▸ Exercise instructions:
Below is a listing. Quote from it, exactly, the lines from the one containing "brown screwdriver [660,457,747,560]" down to the one containing "grey nut [256,262,320,309] -> none", both ends included, and nothing else.

· · · · ·

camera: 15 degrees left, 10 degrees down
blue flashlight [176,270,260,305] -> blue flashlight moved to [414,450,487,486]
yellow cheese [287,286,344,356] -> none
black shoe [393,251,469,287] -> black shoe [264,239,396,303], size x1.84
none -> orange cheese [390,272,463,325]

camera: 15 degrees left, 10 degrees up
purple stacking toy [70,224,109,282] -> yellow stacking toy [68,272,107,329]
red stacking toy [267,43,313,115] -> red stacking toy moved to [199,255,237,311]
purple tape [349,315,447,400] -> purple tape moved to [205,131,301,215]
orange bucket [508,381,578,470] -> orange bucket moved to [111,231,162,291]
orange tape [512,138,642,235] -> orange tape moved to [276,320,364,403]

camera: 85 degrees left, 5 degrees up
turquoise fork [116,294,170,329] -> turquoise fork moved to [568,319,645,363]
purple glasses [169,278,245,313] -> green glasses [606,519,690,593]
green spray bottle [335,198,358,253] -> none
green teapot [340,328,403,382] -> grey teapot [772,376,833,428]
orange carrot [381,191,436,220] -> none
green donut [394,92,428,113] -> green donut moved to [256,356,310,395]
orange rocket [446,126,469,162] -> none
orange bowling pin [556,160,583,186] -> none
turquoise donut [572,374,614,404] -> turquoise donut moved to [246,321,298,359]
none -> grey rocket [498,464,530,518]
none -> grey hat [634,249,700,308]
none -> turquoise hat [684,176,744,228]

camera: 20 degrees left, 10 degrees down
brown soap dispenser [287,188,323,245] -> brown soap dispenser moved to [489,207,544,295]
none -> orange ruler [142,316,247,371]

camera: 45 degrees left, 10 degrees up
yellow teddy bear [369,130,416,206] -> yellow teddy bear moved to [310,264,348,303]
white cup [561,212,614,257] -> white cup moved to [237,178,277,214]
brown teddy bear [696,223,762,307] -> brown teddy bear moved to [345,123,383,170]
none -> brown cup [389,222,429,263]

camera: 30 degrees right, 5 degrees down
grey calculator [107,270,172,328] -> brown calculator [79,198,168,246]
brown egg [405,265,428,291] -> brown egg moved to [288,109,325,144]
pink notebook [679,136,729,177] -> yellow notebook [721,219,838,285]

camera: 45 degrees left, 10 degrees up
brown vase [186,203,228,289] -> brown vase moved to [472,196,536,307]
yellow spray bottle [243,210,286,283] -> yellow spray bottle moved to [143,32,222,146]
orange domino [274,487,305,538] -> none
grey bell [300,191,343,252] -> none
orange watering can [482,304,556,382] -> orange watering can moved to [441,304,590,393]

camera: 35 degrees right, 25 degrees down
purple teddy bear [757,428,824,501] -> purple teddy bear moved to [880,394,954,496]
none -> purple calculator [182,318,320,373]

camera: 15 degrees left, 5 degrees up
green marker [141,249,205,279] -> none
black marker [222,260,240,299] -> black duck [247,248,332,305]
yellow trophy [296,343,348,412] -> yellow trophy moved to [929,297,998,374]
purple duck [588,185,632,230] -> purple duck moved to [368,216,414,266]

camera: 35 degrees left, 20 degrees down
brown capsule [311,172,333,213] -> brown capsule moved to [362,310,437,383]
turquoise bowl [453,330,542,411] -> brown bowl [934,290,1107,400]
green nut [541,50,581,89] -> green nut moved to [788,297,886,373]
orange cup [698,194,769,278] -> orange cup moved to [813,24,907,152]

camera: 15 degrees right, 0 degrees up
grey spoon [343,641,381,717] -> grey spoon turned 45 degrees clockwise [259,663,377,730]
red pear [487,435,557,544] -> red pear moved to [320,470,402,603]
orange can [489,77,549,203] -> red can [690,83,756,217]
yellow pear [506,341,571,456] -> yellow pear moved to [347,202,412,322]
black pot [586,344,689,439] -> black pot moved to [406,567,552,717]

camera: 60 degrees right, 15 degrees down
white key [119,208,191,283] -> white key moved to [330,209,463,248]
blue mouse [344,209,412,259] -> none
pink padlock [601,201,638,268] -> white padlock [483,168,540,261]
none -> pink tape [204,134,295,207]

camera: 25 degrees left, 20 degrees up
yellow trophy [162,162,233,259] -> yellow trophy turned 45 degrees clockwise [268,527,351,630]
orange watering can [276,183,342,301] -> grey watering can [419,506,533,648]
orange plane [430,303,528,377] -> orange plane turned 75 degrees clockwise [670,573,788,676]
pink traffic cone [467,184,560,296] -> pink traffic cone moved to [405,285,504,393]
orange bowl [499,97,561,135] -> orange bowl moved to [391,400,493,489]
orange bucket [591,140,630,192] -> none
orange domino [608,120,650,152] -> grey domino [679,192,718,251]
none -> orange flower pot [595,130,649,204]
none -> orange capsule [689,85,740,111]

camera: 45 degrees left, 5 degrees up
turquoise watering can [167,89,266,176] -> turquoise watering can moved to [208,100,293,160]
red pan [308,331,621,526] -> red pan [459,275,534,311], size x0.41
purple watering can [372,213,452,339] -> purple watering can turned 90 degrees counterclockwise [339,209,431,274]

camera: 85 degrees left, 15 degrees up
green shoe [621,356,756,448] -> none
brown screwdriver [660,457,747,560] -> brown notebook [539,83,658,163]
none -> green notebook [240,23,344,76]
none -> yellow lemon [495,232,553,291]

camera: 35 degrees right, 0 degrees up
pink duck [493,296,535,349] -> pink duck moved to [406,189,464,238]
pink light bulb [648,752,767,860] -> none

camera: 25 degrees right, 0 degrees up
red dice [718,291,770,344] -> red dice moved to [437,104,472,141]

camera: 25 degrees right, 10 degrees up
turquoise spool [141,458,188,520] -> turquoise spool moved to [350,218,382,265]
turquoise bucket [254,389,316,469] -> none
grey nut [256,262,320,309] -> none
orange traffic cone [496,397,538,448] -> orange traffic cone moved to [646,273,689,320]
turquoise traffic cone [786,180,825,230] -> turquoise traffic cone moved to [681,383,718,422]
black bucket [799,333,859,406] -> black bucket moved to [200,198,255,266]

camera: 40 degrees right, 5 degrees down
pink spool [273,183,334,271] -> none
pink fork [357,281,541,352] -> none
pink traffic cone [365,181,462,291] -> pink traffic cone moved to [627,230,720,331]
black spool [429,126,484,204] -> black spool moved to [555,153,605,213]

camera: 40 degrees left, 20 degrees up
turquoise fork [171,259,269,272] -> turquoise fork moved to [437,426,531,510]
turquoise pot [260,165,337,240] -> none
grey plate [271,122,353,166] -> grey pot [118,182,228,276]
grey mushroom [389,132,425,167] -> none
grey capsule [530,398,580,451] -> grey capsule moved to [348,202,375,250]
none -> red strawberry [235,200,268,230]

· · · · ·

▸ Answer below:
brown screwdriver [660,457,747,560] -> brown notebook [539,83,658,163]
none -> green notebook [240,23,344,76]
none -> yellow lemon [495,232,553,291]

camera: 35 degrees right, 0 degrees up
pink duck [493,296,535,349] -> pink duck moved to [406,189,464,238]
pink light bulb [648,752,767,860] -> none

camera: 25 degrees right, 0 degrees up
red dice [718,291,770,344] -> red dice moved to [437,104,472,141]

camera: 25 degrees right, 10 degrees up
turquoise spool [141,458,188,520] -> turquoise spool moved to [350,218,382,265]
turquoise bucket [254,389,316,469] -> none
grey nut [256,262,320,309] -> none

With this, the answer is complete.